# What this task involves
From the data below, copy exactly the lines that lie between the one holding "in_second: [156, 111, 31, 55]" and the one holding "was: puchar/biały", including both, and nothing more.

** Information supplied follows **

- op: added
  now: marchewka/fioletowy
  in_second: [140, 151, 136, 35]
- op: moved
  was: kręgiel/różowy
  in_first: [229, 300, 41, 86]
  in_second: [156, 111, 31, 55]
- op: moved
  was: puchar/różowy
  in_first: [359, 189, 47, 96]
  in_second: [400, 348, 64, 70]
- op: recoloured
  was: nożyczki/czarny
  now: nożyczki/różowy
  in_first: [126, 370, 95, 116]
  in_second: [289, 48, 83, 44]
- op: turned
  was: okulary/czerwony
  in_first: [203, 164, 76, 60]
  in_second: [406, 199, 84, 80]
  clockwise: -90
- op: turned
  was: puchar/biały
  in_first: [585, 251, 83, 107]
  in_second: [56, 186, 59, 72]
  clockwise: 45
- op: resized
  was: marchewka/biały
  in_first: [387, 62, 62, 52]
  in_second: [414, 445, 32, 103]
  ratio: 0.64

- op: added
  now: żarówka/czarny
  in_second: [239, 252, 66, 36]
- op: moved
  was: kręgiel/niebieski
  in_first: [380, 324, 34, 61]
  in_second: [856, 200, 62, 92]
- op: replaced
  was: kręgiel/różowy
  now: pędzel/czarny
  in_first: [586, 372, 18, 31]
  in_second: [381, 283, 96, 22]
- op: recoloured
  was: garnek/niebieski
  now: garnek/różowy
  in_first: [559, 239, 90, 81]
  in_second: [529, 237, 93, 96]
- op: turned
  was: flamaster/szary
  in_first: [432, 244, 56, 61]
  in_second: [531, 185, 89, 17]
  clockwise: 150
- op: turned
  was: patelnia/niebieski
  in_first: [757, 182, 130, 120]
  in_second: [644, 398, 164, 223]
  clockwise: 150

** End of Information supplied **
** Information supplied follows **

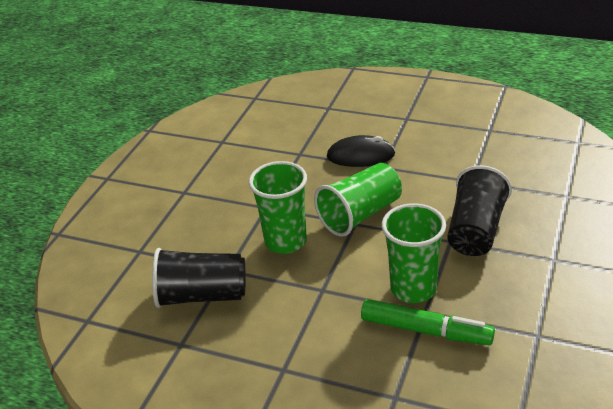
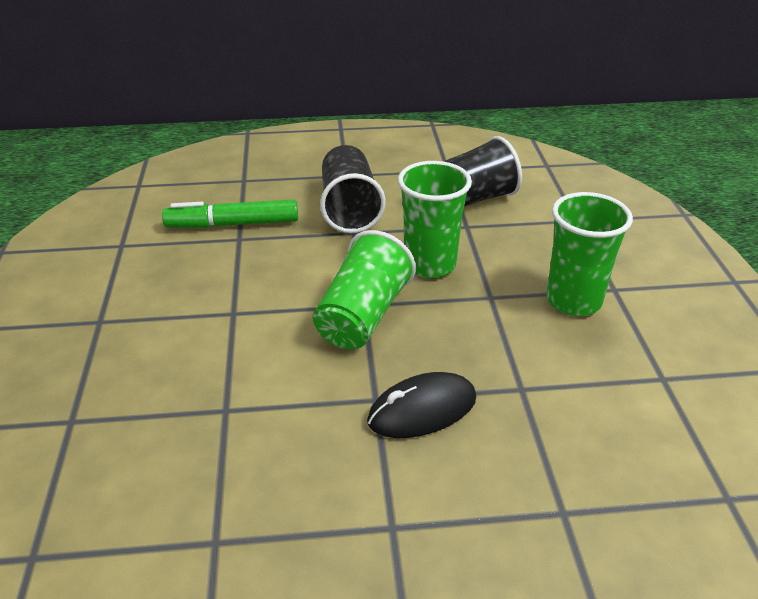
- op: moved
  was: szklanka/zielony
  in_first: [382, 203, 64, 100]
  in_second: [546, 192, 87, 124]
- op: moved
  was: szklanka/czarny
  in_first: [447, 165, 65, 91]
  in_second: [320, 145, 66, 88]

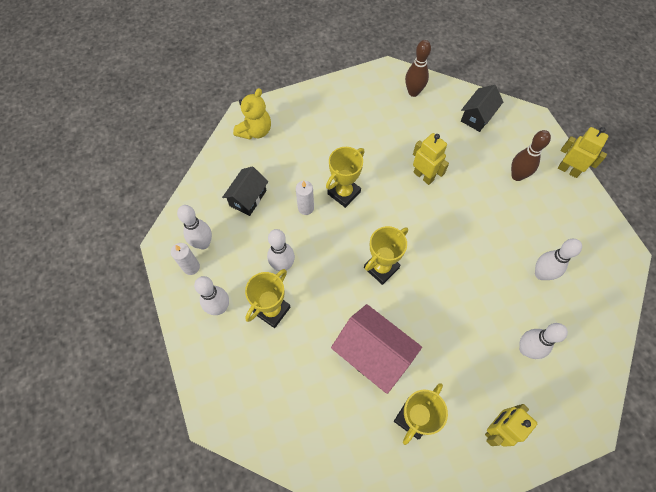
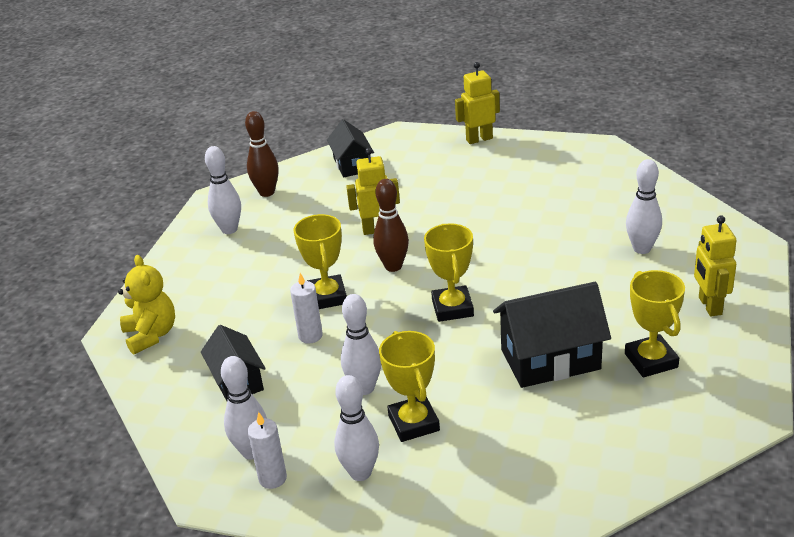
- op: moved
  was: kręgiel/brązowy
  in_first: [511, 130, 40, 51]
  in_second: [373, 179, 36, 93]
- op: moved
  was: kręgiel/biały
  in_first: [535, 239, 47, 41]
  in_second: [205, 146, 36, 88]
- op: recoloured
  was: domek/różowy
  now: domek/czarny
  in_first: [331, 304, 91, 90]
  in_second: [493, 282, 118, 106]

** End of Information supplied **
** Information supplied follows **

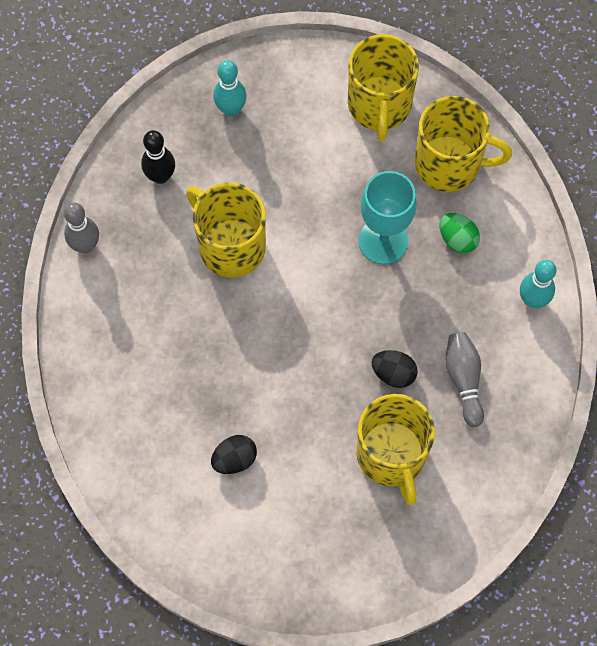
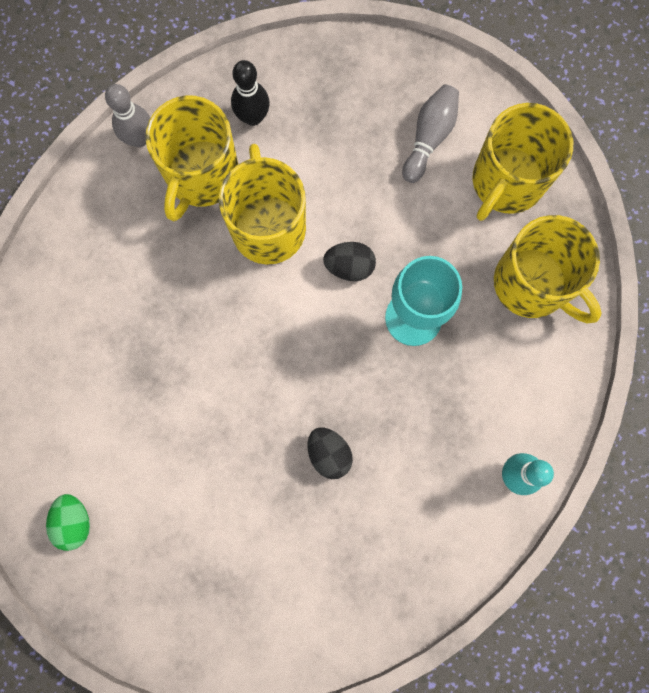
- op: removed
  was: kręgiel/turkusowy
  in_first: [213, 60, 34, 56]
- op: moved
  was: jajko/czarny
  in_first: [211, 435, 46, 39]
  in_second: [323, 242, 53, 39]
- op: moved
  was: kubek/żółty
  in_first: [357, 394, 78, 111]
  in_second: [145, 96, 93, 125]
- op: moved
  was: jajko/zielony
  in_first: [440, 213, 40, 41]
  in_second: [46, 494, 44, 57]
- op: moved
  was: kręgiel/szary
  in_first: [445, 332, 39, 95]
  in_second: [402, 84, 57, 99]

** End of Information supplied **

# Task answer
  in_second: [156, 111, 31, 55]
- op: moved
  was: puchar/różowy
  in_first: [359, 189, 47, 96]
  in_second: [400, 348, 64, 70]
- op: recoloured
  was: nożyczki/czarny
  now: nożyczki/różowy
  in_first: [126, 370, 95, 116]
  in_second: [289, 48, 83, 44]
- op: turned
  was: okulary/czerwony
  in_first: [203, 164, 76, 60]
  in_second: [406, 199, 84, 80]
  clockwise: -90
- op: turned
  was: puchar/biały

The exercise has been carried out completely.